Data excerpts:
────────────────────────────────────────

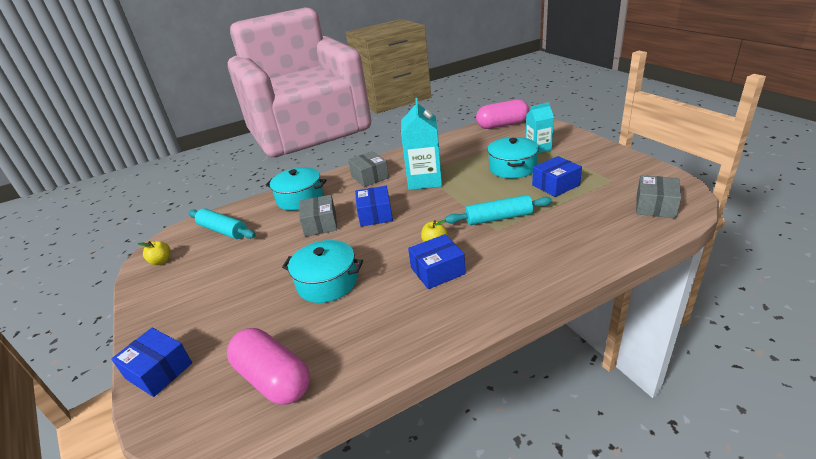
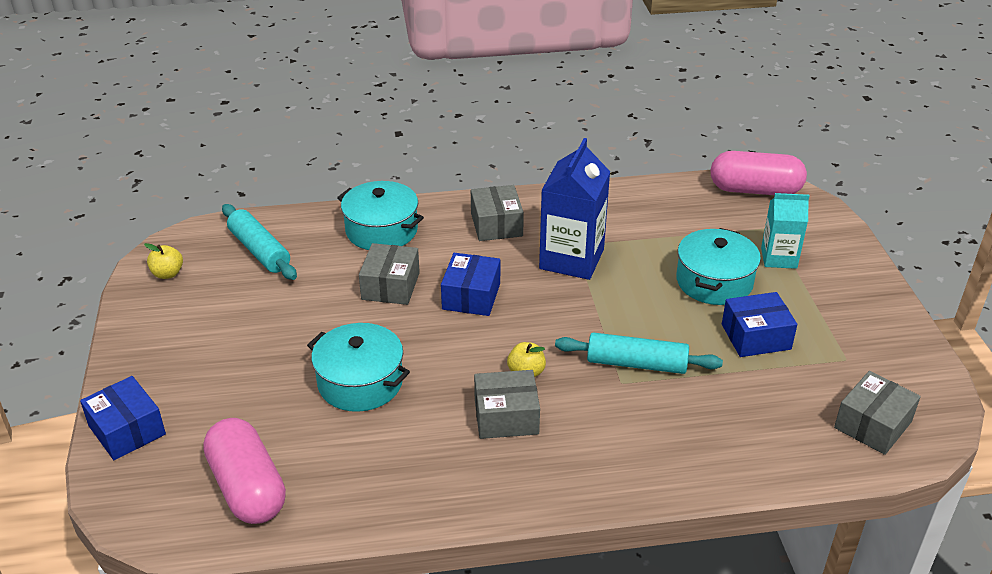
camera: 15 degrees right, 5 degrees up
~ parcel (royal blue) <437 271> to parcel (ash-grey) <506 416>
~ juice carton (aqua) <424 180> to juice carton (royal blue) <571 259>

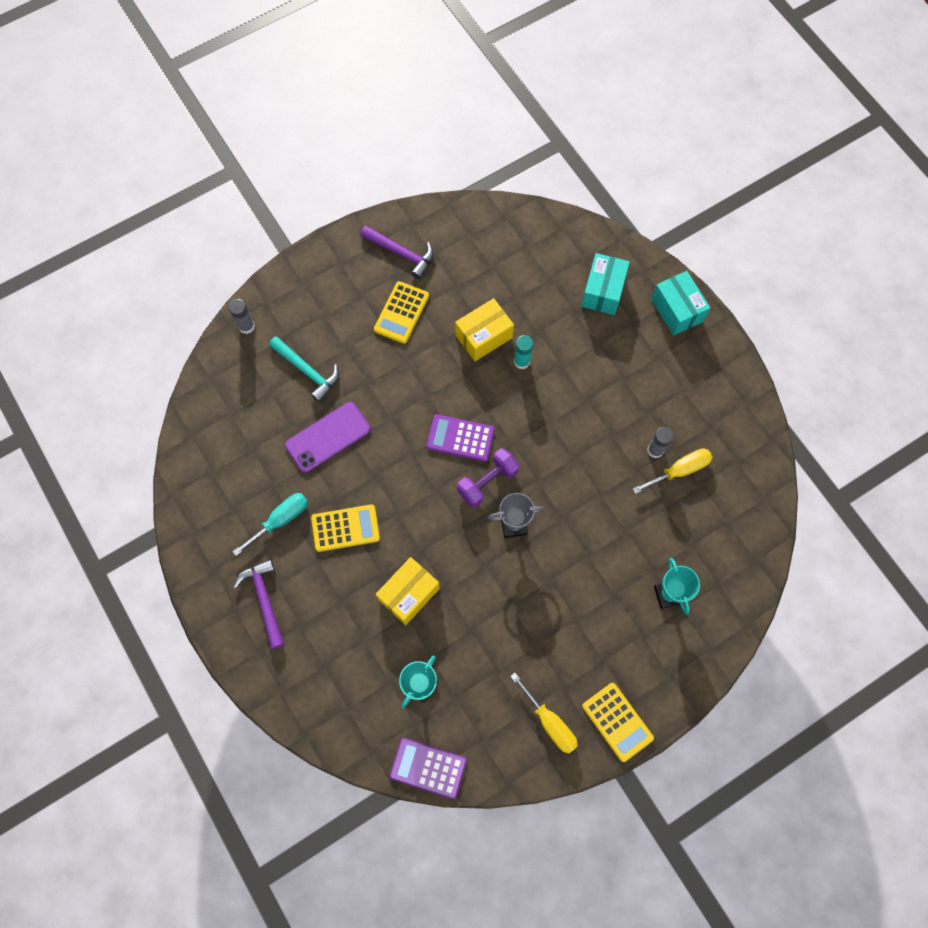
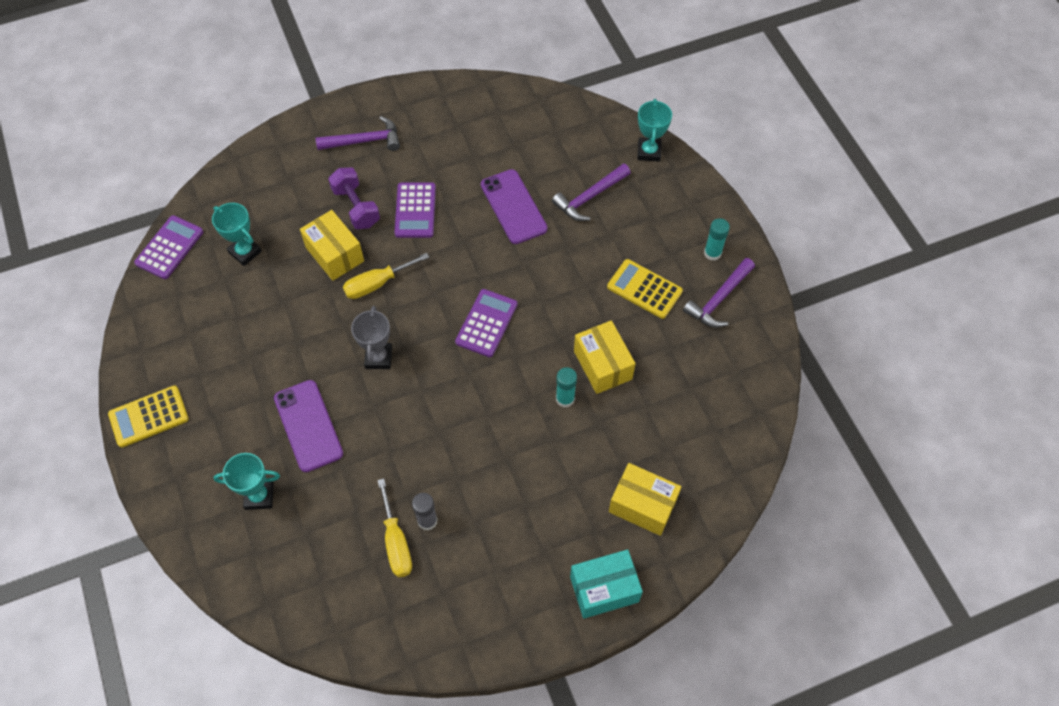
camera: 100 degrees right, 10 degrees down
+ smartphone (royal purple) <308 425>
~ dumbbell (royal purple) <487 482> to <356 207>
~ screwdriver (bright yellow) <549 722> to <377 284>
~ calculator (bright yellow) <345 528> to calculator (royal purple) <415 210>
~ claw hammer (aqua) <308 371> to claw hammer (royal purple) <589 197>
~ parcel (aqua) <603 291> to parcel (bright yellow) <642 505>
~ stick of glue (ash-grey) <246 326> to trophy (aqua) <649 152>
+ stick of glue (aqua) <712 253>
- screwdriver (aqua) <281 520>

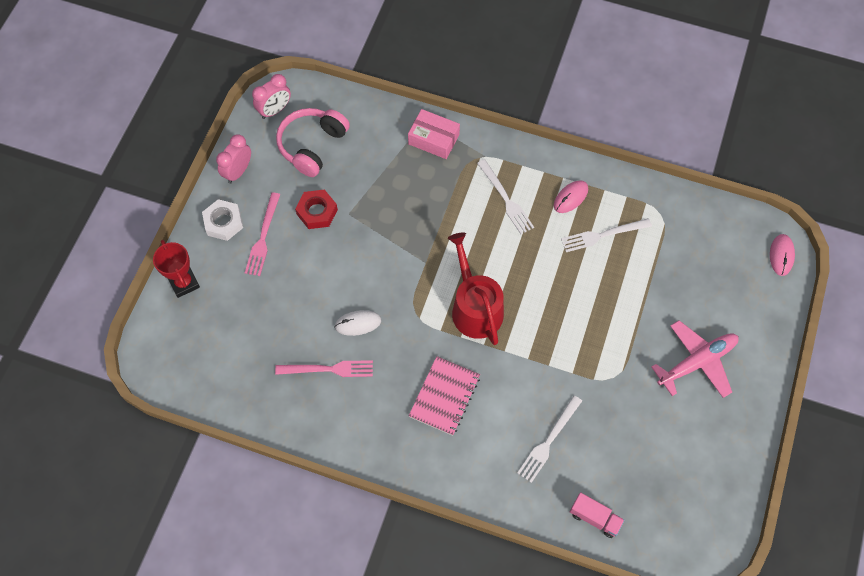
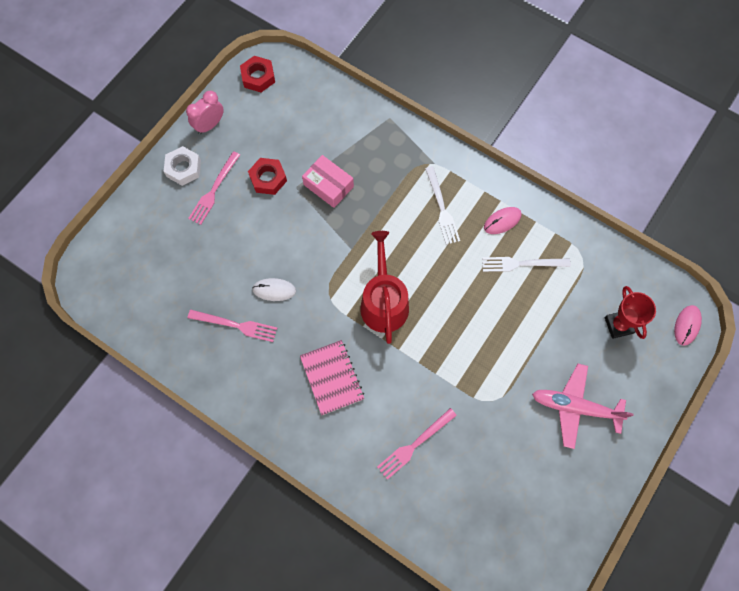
camera: 15 degrees right, 5 degrees up
~ bedside clock (rose-pink) <275 110> to nut (red) <258 77>
~ notepad (rose-pink) <444 396> = <332 378> 60 degrees counterclockwise
~ parcel (rose-pink) <433 139> to <328 186>
~ table fork (pure white) <549 440> to table fork (rose-pink) <415 444>
~ plane (rose-pink) <697 362> = <575 407> 150 degrees counterclockwise
~ trophy (red) <184 283> to <618 325>
- headphones (rose-pink) <312 145>
- toy truck (rose-pink) <595 518>

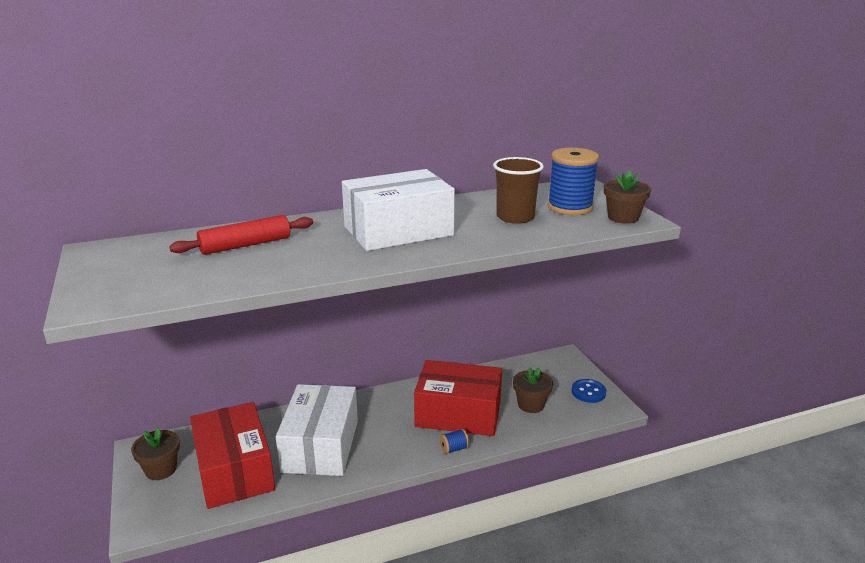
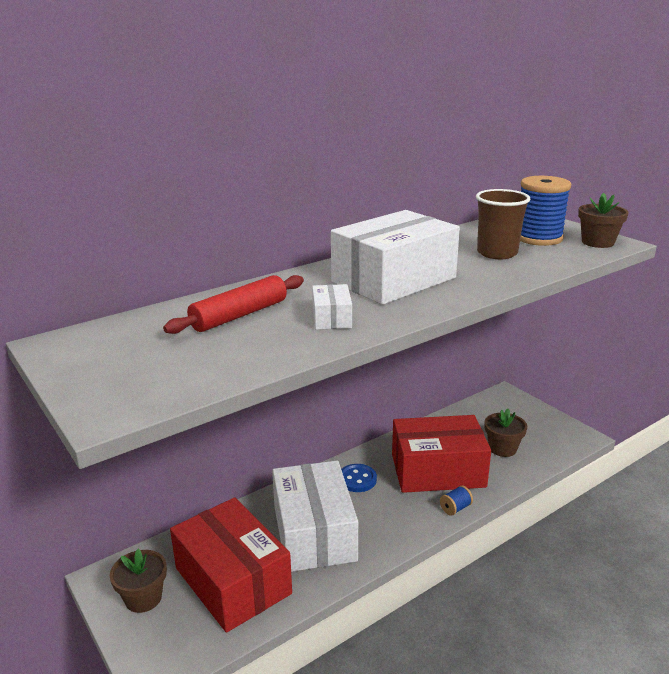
camera: 15 degrees left, 0 degrees up
+ parcel (pure white) <331 318>
~ shirt button (royal blue) <588 392> to <357 479>

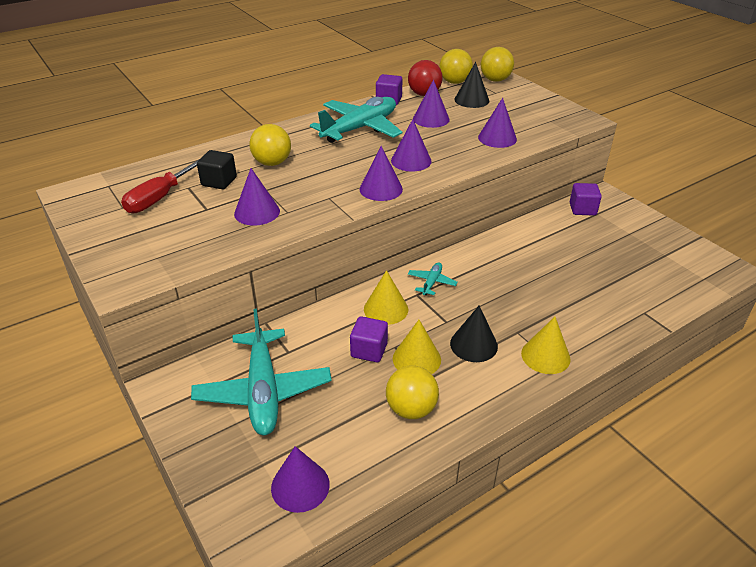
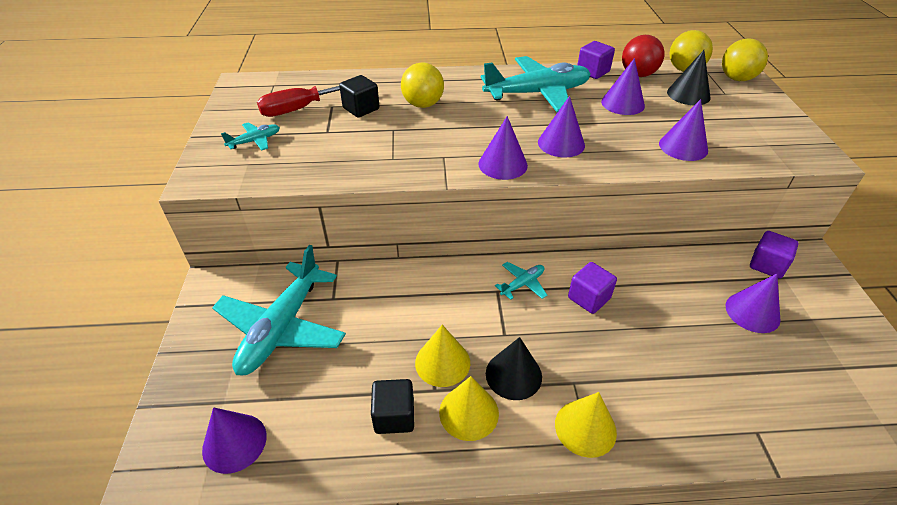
camera: 30 degrees right, 5 degrees up
+ plane (aqua) <255 141>
~ play ball (bright yellow) <411 409> to solid cube (ebony) <394 416>
~ cone (bright yellow) <386 309> to <469 412>
~ solid cube (royal purple) <369 350> to <589 298>
~ cone (royal purple) <257 212> to <752 312>

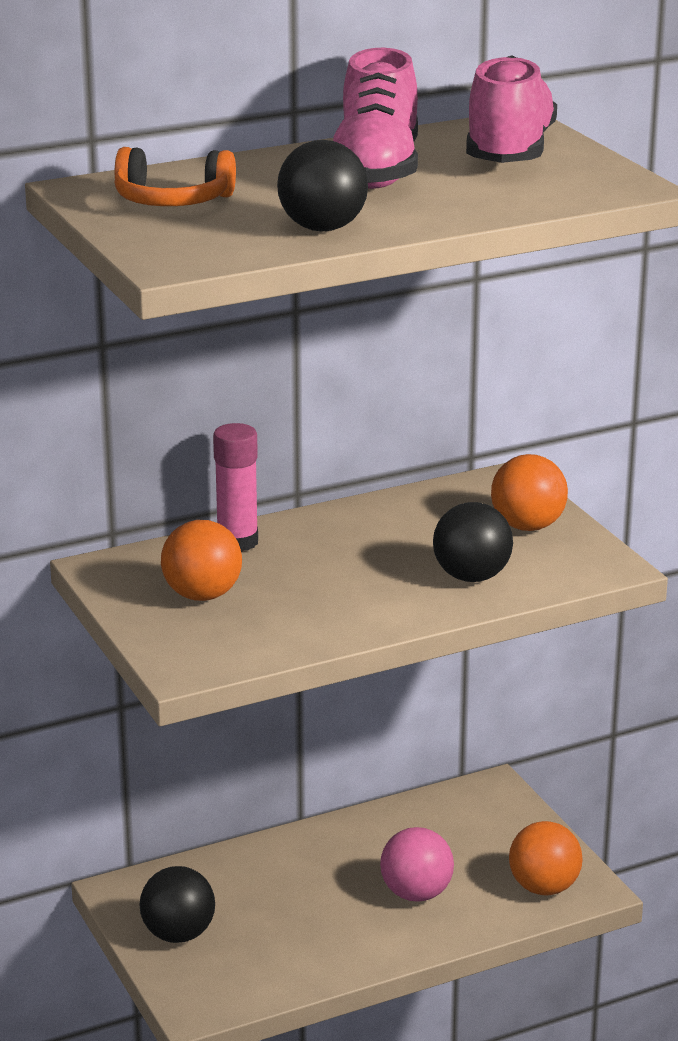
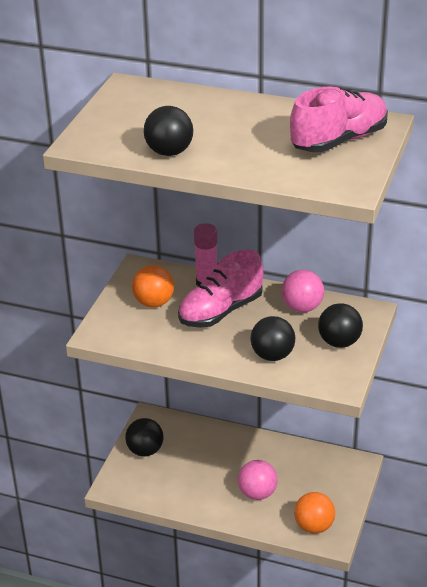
camera: 45 degrees right, 10 degrees up
~ shoe (rose-pink) <376 171> to <220 311>
+ play ball (rose-pink) <302 307>
~ play ball (bright orange) <527 526> to play ball (ebony) <339 342>
- headphones (bright orange) <172 201>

────────────────────────────────────────

• **YOUR INSTRUCTIONS**
Every line above gets copied exactly; none of the pictures do.

• **SOLUTION FOR THIS EXERCISE**
camera: 15 degrees right, 5 degrees up
~ parcel (royal blue) <437 271> to parcel (ash-grey) <506 416>
~ juice carton (aqua) <424 180> to juice carton (royal blue) <571 259>

camera: 100 degrees right, 10 degrees down
+ smartphone (royal purple) <308 425>
~ dumbbell (royal purple) <487 482> to <356 207>
~ screwdriver (bright yellow) <549 722> to <377 284>
~ calculator (bright yellow) <345 528> to calculator (royal purple) <415 210>
~ claw hammer (aqua) <308 371> to claw hammer (royal purple) <589 197>
~ parcel (aqua) <603 291> to parcel (bright yellow) <642 505>
~ stick of glue (ash-grey) <246 326> to trophy (aqua) <649 152>
+ stick of glue (aqua) <712 253>
- screwdriver (aqua) <281 520>

camera: 15 degrees right, 5 degrees up
~ bedside clock (rose-pink) <275 110> to nut (red) <258 77>
~ notepad (rose-pink) <444 396> = <332 378> 60 degrees counterclockwise
~ parcel (rose-pink) <433 139> to <328 186>
~ table fork (pure white) <549 440> to table fork (rose-pink) <415 444>
~ plane (rose-pink) <697 362> = <575 407> 150 degrees counterclockwise
~ trophy (red) <184 283> to <618 325>
- headphones (rose-pink) <312 145>
- toy truck (rose-pink) <595 518>

camera: 15 degrees left, 0 degrees up
+ parcel (pure white) <331 318>
~ shirt button (royal blue) <588 392> to <357 479>

camera: 30 degrees right, 5 degrees up
+ plane (aqua) <255 141>
~ play ball (bright yellow) <411 409> to solid cube (ebony) <394 416>
~ cone (bright yellow) <386 309> to <469 412>
~ solid cube (royal purple) <369 350> to <589 298>
~ cone (royal purple) <257 212> to <752 312>

camera: 45 degrees right, 10 degrees up
~ shoe (rose-pink) <376 171> to <220 311>
+ play ball (rose-pink) <302 307>
~ play ball (bright orange) <527 526> to play ball (ebony) <339 342>
- headphones (bright orange) <172 201>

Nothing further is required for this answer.